[Opening Task inputs section]
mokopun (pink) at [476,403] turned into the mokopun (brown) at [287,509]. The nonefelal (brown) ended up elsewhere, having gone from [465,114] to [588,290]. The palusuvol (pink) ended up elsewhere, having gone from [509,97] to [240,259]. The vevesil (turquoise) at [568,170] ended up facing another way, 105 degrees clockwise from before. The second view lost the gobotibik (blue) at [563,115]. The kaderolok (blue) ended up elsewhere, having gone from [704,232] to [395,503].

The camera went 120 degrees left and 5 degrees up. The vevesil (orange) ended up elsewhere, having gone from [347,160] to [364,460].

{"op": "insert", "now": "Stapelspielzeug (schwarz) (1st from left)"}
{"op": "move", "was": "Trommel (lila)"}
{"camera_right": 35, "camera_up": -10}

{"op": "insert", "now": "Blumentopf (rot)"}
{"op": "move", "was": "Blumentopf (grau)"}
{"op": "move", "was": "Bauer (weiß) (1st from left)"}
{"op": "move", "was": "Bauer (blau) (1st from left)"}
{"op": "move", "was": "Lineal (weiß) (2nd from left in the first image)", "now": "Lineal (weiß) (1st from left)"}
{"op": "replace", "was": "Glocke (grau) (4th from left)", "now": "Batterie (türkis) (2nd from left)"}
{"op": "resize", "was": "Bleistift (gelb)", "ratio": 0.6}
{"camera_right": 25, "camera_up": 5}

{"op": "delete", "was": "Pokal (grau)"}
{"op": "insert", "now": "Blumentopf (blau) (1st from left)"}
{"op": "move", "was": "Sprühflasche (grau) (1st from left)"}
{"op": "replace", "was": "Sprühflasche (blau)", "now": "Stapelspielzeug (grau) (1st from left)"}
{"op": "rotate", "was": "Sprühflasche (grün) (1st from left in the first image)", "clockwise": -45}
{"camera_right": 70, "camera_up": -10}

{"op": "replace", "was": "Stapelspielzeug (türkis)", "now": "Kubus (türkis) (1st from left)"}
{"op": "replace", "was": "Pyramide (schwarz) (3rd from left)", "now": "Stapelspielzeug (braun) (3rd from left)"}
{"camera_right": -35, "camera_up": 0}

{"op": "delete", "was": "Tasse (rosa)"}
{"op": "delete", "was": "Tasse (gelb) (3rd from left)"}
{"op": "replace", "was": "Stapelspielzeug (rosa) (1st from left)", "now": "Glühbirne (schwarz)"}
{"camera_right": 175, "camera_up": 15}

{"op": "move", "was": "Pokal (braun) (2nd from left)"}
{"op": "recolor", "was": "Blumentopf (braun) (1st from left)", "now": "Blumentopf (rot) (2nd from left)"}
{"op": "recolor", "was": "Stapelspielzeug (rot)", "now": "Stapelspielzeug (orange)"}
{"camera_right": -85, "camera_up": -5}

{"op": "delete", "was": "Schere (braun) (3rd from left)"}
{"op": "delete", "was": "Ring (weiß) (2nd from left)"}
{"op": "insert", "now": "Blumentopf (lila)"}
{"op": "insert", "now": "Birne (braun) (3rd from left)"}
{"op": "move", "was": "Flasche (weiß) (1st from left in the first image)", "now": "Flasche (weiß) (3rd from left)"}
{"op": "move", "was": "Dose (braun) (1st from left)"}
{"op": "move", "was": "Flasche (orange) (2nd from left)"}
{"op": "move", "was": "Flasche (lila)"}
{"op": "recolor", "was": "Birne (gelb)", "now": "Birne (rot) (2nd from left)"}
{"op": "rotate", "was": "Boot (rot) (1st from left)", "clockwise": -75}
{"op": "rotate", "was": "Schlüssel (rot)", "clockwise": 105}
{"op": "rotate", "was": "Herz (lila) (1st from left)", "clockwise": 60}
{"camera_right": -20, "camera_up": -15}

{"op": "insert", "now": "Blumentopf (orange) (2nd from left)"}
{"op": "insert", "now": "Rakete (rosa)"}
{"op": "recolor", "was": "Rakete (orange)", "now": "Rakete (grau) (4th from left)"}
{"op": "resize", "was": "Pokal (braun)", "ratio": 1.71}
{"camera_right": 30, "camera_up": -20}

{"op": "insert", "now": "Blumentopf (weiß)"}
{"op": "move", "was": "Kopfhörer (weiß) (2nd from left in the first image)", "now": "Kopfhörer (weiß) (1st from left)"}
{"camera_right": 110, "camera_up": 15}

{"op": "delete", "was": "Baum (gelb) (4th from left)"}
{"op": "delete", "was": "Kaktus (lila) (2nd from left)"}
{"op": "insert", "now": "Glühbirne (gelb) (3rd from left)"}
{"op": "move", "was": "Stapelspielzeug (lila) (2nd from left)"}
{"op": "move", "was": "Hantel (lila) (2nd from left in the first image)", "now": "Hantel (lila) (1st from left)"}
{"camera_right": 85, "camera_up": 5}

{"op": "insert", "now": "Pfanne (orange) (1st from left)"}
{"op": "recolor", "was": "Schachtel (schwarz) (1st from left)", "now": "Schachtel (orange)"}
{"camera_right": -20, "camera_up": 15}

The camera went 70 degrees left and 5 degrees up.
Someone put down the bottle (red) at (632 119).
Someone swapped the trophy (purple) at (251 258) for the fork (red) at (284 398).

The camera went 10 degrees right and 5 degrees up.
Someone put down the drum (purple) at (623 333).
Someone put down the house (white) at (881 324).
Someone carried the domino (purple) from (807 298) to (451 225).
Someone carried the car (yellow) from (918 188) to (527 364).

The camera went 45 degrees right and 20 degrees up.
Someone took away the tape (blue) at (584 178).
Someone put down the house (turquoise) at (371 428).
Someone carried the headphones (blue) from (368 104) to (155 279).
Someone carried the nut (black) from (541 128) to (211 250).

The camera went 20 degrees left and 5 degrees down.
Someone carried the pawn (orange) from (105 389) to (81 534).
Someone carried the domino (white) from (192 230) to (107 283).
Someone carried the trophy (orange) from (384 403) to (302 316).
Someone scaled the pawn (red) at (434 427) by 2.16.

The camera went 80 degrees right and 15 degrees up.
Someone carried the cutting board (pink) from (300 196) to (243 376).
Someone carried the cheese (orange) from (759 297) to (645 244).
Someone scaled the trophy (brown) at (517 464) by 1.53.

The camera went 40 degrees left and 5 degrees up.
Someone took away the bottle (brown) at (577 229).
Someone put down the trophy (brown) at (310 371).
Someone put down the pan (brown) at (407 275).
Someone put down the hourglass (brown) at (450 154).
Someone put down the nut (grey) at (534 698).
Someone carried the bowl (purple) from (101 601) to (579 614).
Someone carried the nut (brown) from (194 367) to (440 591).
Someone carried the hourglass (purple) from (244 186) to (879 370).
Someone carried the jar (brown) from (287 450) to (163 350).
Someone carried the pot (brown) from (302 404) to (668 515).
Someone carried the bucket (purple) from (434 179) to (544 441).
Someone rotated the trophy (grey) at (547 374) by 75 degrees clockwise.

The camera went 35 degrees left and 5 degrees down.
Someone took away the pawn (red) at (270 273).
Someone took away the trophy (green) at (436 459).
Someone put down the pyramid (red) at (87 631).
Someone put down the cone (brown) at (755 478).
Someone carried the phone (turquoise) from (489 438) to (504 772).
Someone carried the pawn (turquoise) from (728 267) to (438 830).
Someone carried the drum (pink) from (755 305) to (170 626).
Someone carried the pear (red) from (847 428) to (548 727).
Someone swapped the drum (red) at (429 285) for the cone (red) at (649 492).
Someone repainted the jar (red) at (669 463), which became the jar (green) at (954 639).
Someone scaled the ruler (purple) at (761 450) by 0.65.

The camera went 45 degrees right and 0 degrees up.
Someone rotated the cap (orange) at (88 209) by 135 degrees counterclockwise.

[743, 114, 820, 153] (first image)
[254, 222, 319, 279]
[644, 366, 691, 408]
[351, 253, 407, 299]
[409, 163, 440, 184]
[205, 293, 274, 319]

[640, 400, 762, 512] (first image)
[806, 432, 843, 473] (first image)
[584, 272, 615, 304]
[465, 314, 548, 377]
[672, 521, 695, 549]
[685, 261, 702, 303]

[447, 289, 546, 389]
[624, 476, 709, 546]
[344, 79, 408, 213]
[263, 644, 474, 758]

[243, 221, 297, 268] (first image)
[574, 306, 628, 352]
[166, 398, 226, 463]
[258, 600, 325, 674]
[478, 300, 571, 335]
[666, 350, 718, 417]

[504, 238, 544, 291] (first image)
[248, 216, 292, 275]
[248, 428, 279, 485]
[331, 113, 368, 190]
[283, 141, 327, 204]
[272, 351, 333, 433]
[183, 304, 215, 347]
[Closing Task inputs section]
# Assignment:
Using the records above, gather all lines where the string "Sprühflasche" is present.

# Task response:
{"op": "move", "was": "Sprühflasche (grau) (1st from left)"}
{"op": "replace", "was": "Sprühflasche (blau)", "now": "Stapelspielzeug (grau) (1st from left)"}
{"op": "rotate", "was": "Sprühflasche (grün) (1st from left in the first image)", "clockwise": -45}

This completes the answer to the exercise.